How to complete this task
Find the word "blue" below. Copy each line that has it.

Records to process
***

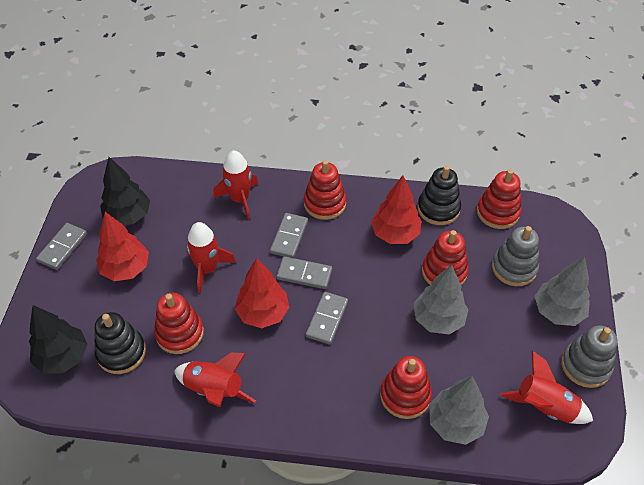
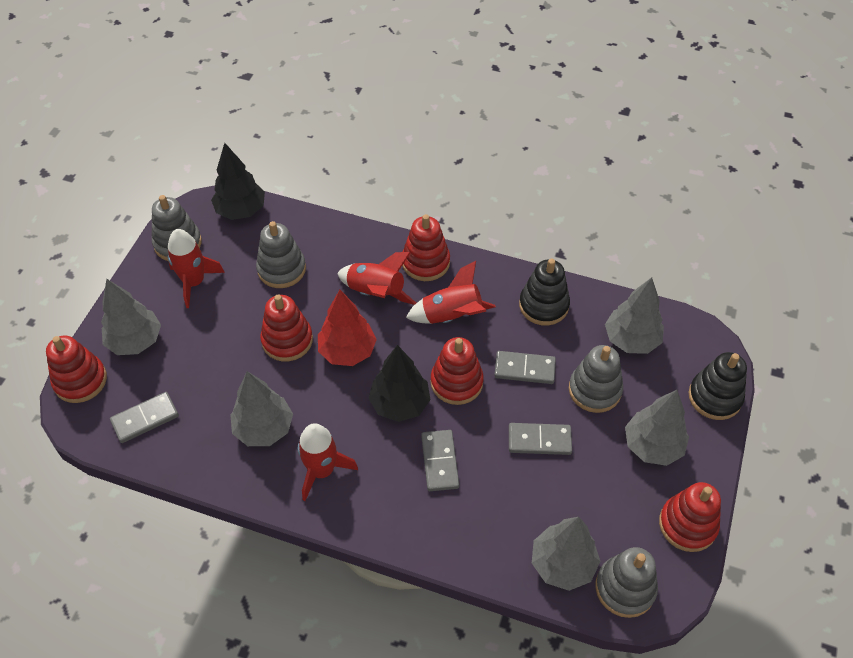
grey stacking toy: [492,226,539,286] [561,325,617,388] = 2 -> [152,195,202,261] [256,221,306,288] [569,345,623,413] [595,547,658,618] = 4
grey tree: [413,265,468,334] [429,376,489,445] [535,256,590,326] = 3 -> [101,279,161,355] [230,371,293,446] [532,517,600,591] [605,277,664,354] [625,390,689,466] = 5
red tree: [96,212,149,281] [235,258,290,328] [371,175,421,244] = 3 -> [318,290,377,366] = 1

***

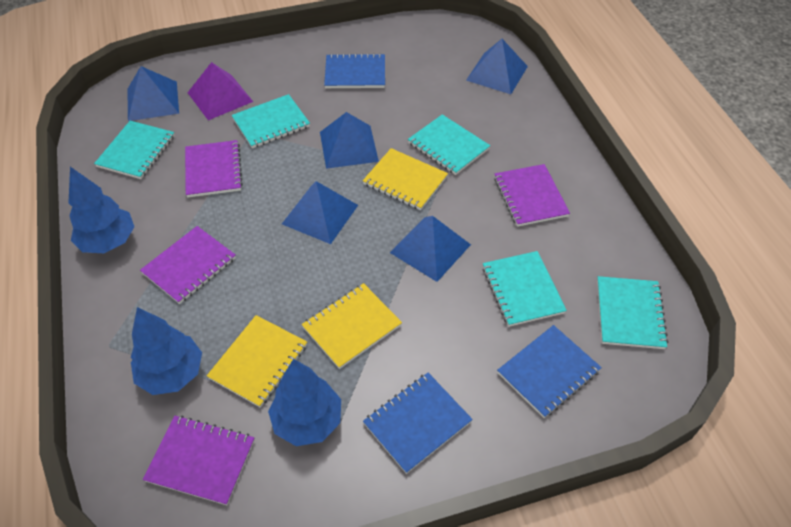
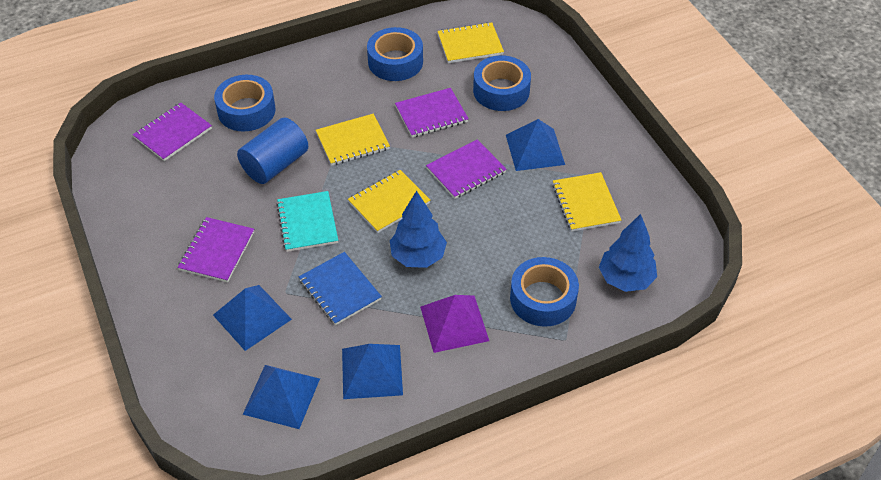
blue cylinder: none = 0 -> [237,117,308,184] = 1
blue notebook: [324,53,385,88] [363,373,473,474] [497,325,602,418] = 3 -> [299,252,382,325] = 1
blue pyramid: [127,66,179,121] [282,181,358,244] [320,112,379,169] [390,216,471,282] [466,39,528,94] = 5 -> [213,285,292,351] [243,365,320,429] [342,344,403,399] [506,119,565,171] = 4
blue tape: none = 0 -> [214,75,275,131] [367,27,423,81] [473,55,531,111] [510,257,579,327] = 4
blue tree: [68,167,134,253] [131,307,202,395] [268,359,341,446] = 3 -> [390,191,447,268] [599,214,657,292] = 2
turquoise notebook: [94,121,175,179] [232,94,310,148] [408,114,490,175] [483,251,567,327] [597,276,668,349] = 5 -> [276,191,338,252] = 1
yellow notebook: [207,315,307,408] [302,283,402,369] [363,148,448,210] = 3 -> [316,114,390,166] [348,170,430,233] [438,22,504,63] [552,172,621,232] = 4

***

Task solution
blue cylinder: none = 0 -> [237,117,308,184] = 1
blue notebook: [324,53,385,88] [363,373,473,474] [497,325,602,418] = 3 -> [299,252,382,325] = 1
blue pyramid: [127,66,179,121] [282,181,358,244] [320,112,379,169] [390,216,471,282] [466,39,528,94] = 5 -> [213,285,292,351] [243,365,320,429] [342,344,403,399] [506,119,565,171] = 4
blue tape: none = 0 -> [214,75,275,131] [367,27,423,81] [473,55,531,111] [510,257,579,327] = 4
blue tree: [68,167,134,253] [131,307,202,395] [268,359,341,446] = 3 -> [390,191,447,268] [599,214,657,292] = 2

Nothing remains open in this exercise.